TASK ITEM: Restate word for word the lines from the one bearing "FAN2 pin SIG: D33 -> D27" through the end of the entries below, and leave every picture out.

SOURCE MATERIAL:
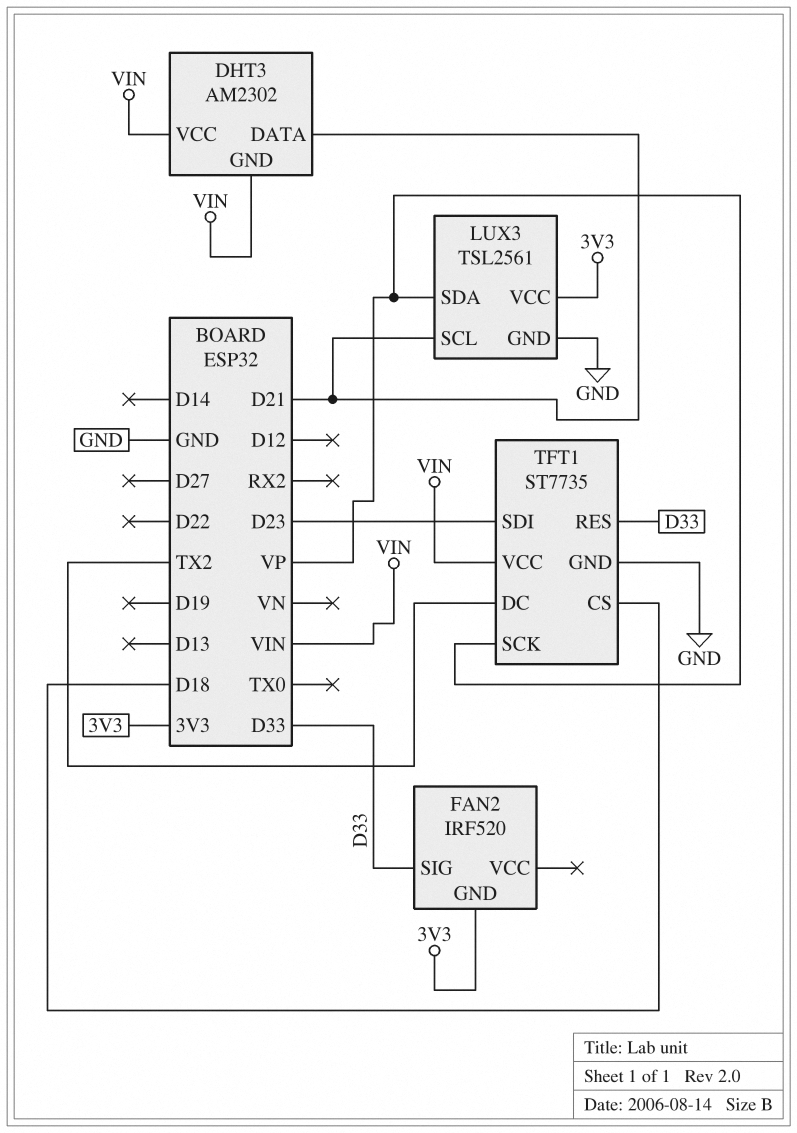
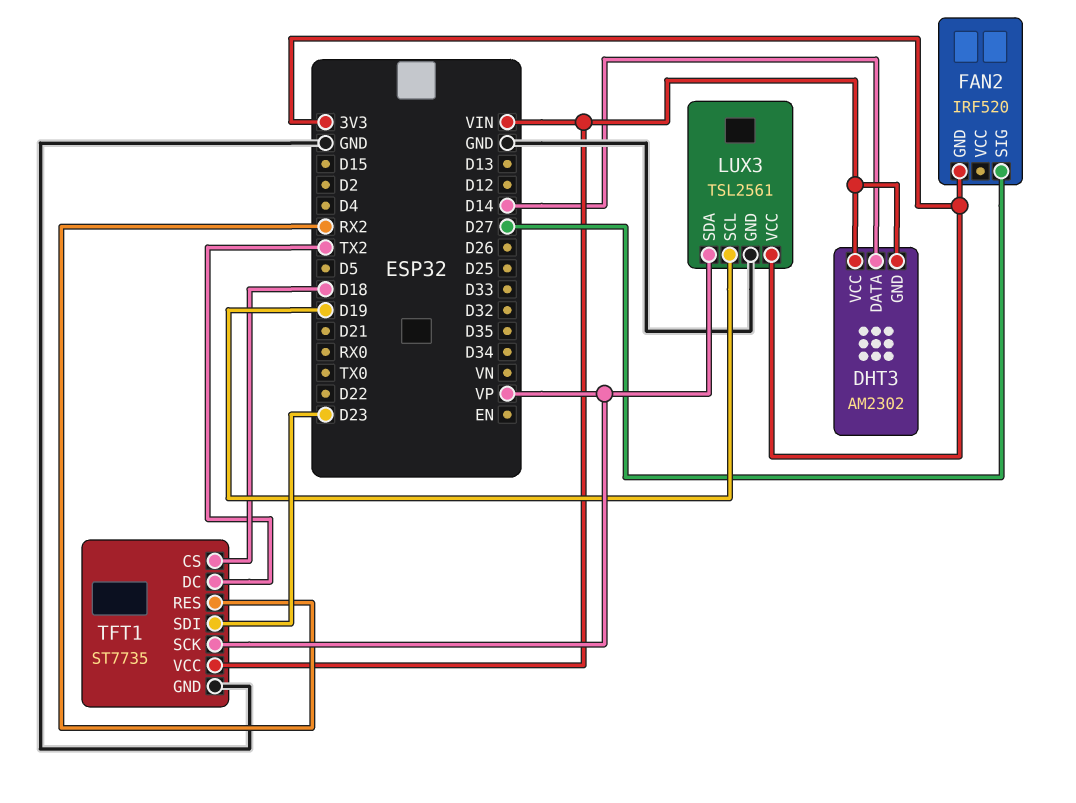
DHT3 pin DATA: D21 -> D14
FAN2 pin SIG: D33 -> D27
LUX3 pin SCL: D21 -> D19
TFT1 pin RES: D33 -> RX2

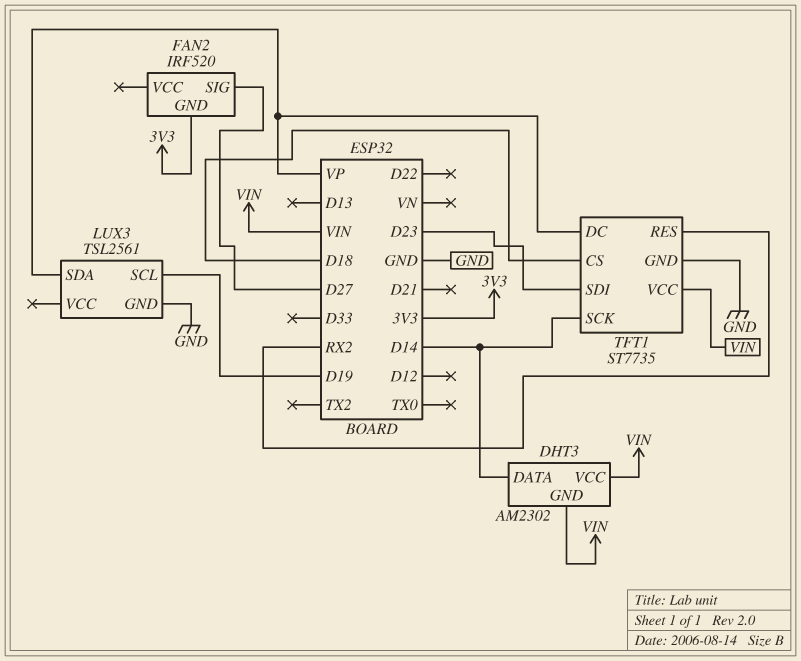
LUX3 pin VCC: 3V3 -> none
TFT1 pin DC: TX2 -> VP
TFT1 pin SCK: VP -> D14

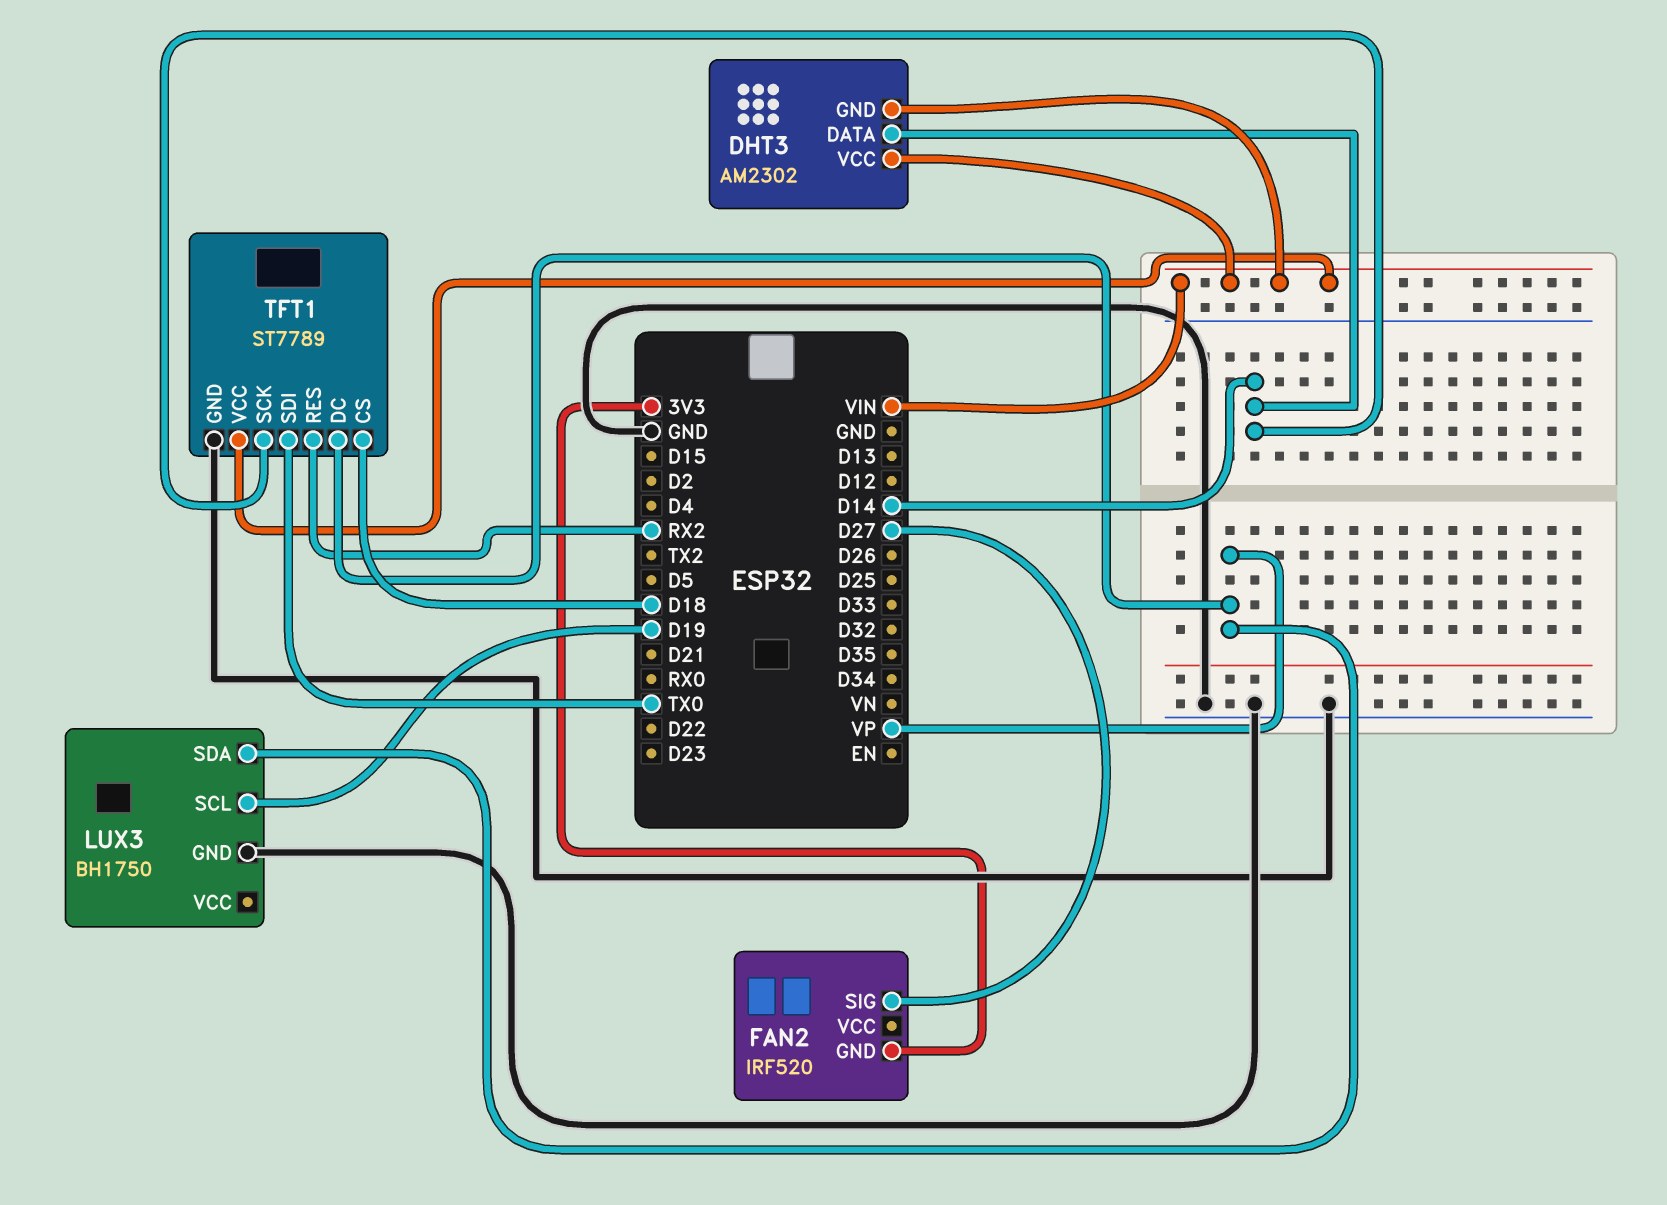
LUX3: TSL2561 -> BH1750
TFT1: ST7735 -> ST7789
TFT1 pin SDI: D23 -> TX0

SOLUTION BELOW:
FAN2 pin SIG: D33 -> D27
LUX3 pin SCL: D21 -> D19
TFT1 pin RES: D33 -> RX2

LUX3 pin VCC: 3V3 -> none
TFT1 pin DC: TX2 -> VP
TFT1 pin SCK: VP -> D14

LUX3: TSL2561 -> BH1750
TFT1: ST7735 -> ST7789
TFT1 pin SDI: D23 -> TX0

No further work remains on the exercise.